* [Exercise] Under this line sits a listing. Repeat exactly and only its lines from the one holding "red brick F9 level 2 -> red brick B9 level 2" through the one holding "blue round brick C6:D7"; skip pictures.

*** Opening The data ***

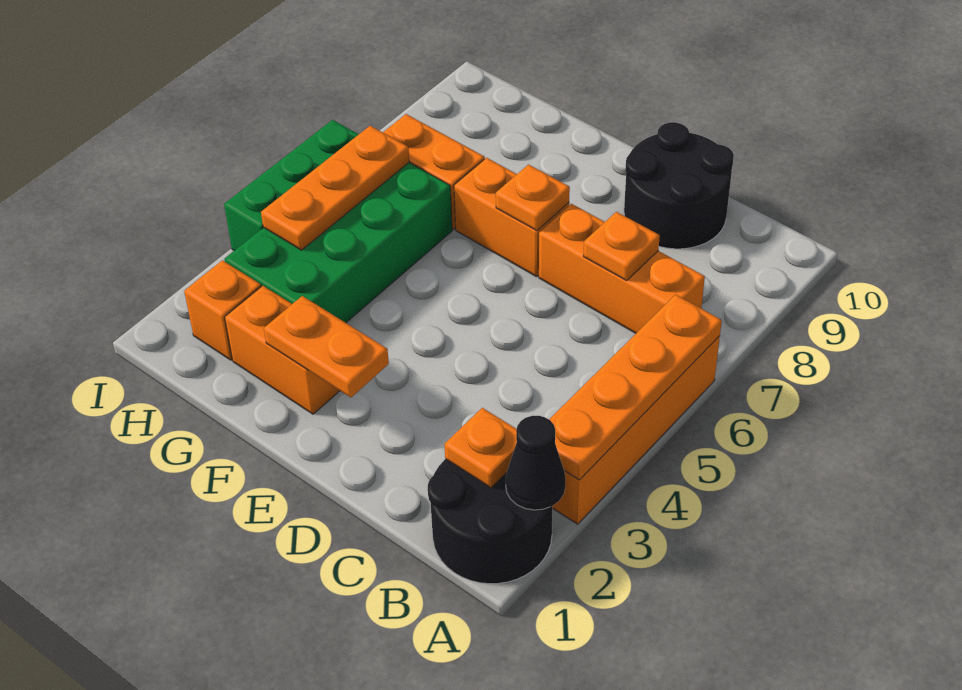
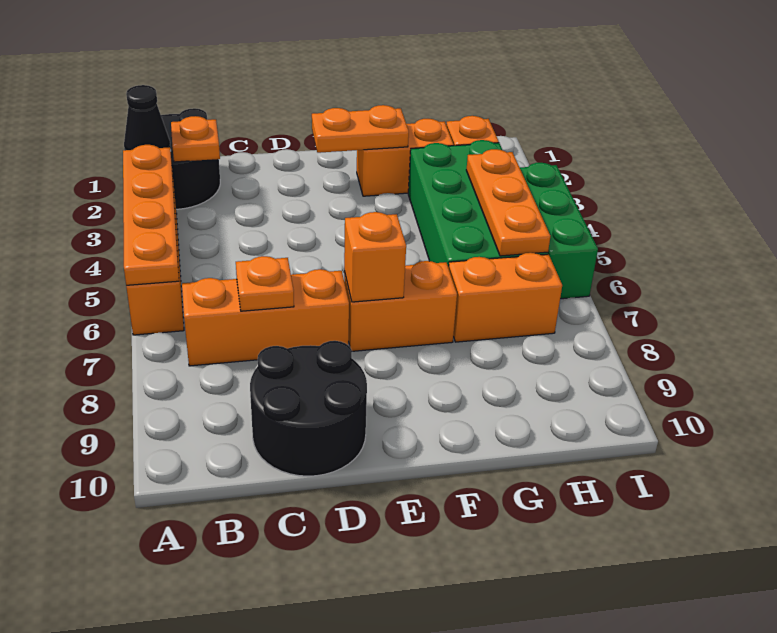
orange plate E7 level 2 -> orange brick E7 level 2

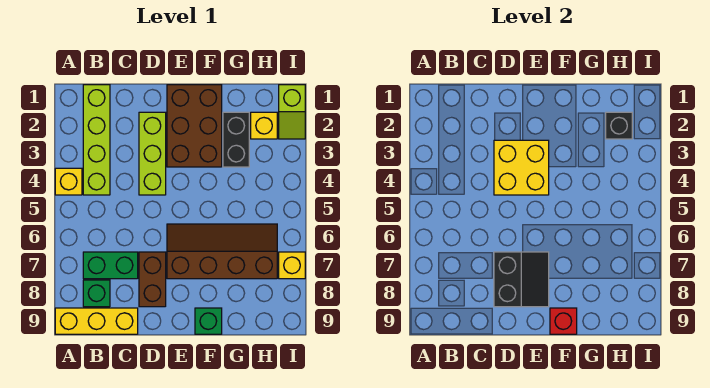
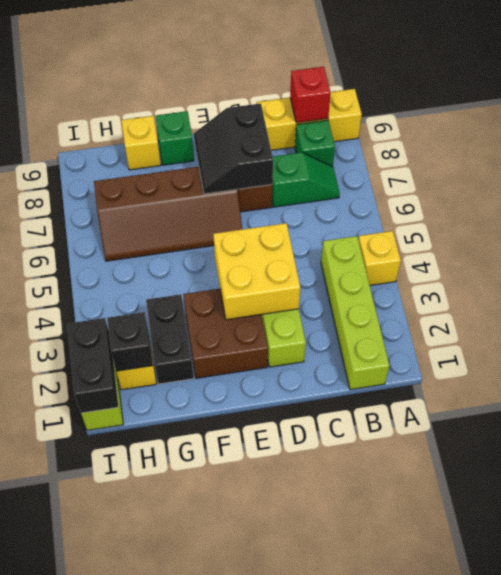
green brick B7:C7 level 1 -> green slope B7:C7 level 1 top C
brown brick E1:F3 level 1 -> brown brick E2:F3 level 1
red brick F9 level 2 -> red brick B9 level 2
none -> black brick I1:I2 level 2
yellow brick I7 level 1 -> yellow brick G9 level 1

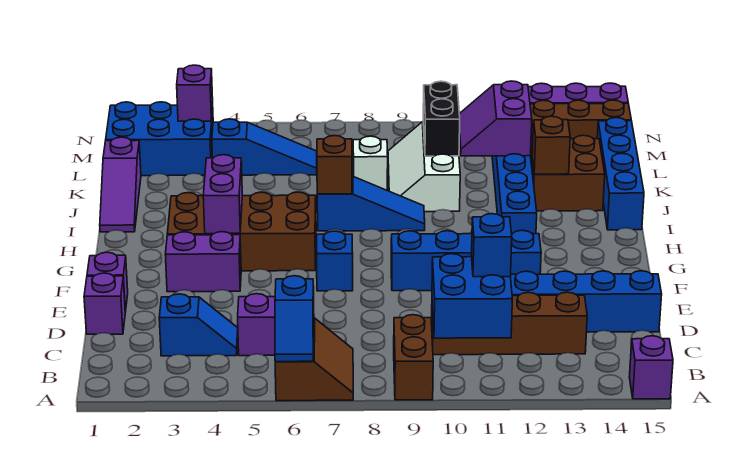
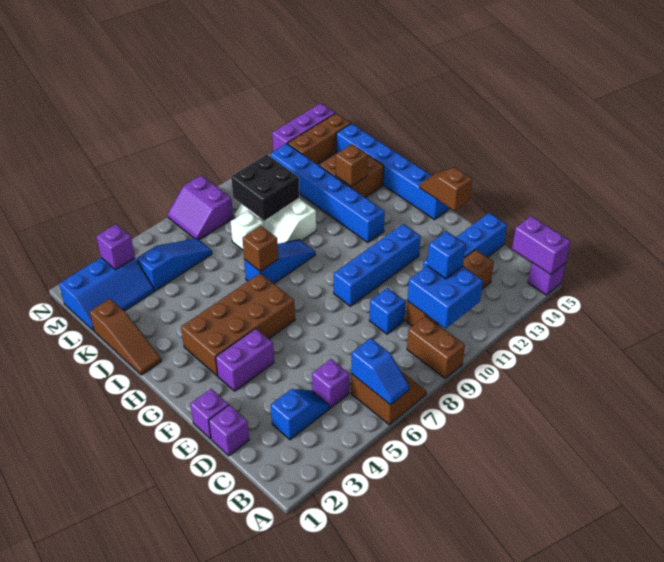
blue brick F7 level 1 -> blue brick D9 level 1
none -> brown slope F15:G15 level 2 top F
purple brick G4:H4 level 2 -> purple brick A15:B15 level 2
purple slope I1:K1 level 1 top K -> brown slope I1:K1 level 1 top K
blue brick I15:L15 level 1 -> blue brick G15:L15 level 1
black brick K10:L10 level 2 -> black brick K9:L10 level 2
purple slope K11:L12 level 2 top 12 -> purple slope M7:N8 level 1 top 8
blue brick L1:M3 level 1 -> blue slope L1:M3 level 1 top M

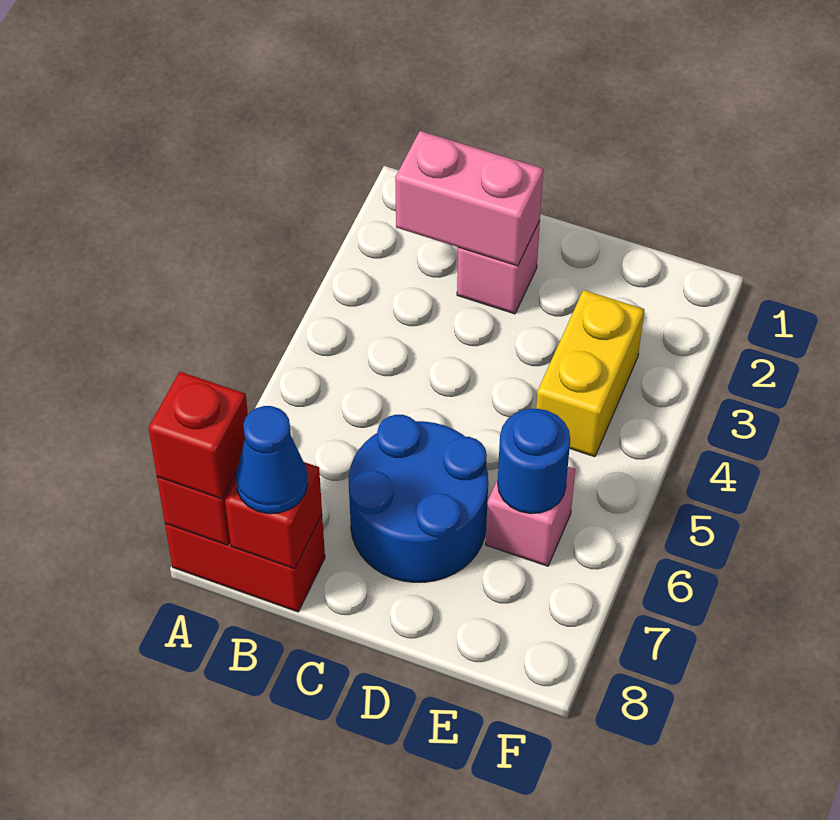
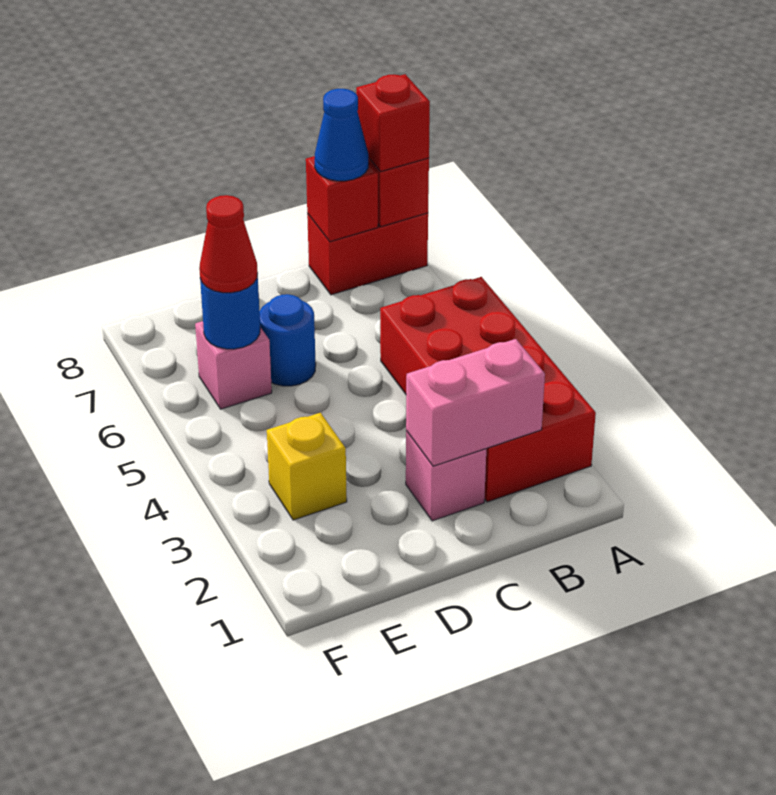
none -> red brick A2:B5 level 1
blue round brick C6:D7 level 1 -> blue round brick D6 level 1
yellow brick E3:E4 level 1 -> yellow brick E3 level 1
none -> red cone E6 level 3

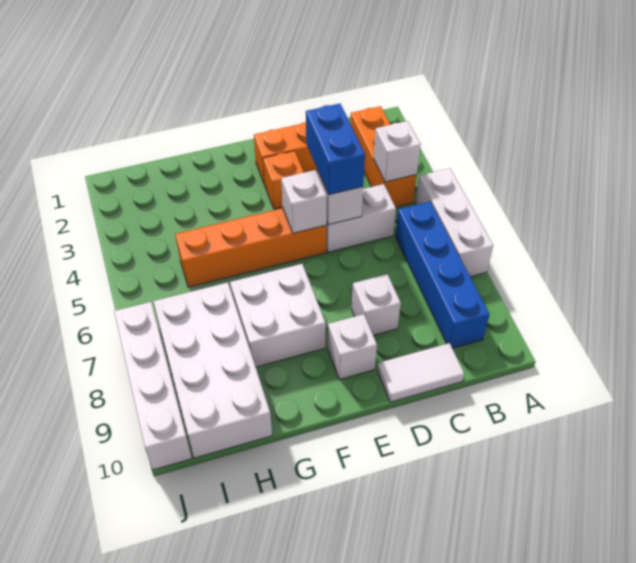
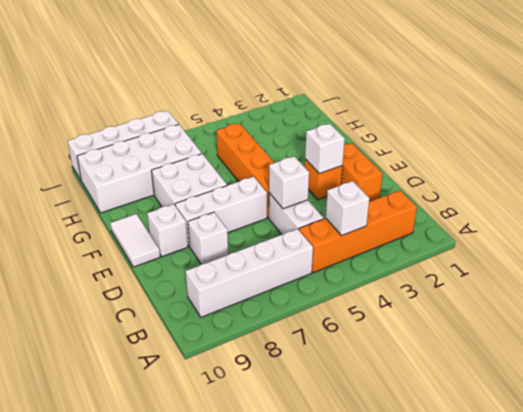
white brick A5:A7 level 1 -> white brick E6:E8 level 1
orange brick B2:B4 level 1 -> orange brick B2:B5 level 1
blue brick B6:B9 level 1 -> white brick B6:B9 level 1
white tile C10:D10 level 1 -> white tile E10:F10 level 1
blue brick D4:D5 level 3 -> none
white brick E5 level 2 -> white brick E3 level 2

*** Closing The data ***

* [Exercise answer]
red brick F9 level 2 -> red brick B9 level 2
none -> black brick I1:I2 level 2
yellow brick I7 level 1 -> yellow brick G9 level 1

blue brick F7 level 1 -> blue brick D9 level 1
none -> brown slope F15:G15 level 2 top F
purple brick G4:H4 level 2 -> purple brick A15:B15 level 2
purple slope I1:K1 level 1 top K -> brown slope I1:K1 level 1 top K
blue brick I15:L15 level 1 -> blue brick G15:L15 level 1
black brick K10:L10 level 2 -> black brick K9:L10 level 2
purple slope K11:L12 level 2 top 12 -> purple slope M7:N8 level 1 top 8
blue brick L1:M3 level 1 -> blue slope L1:M3 level 1 top M

none -> red brick A2:B5 level 1
blue round brick C6:D7 level 1 -> blue round brick D6 level 1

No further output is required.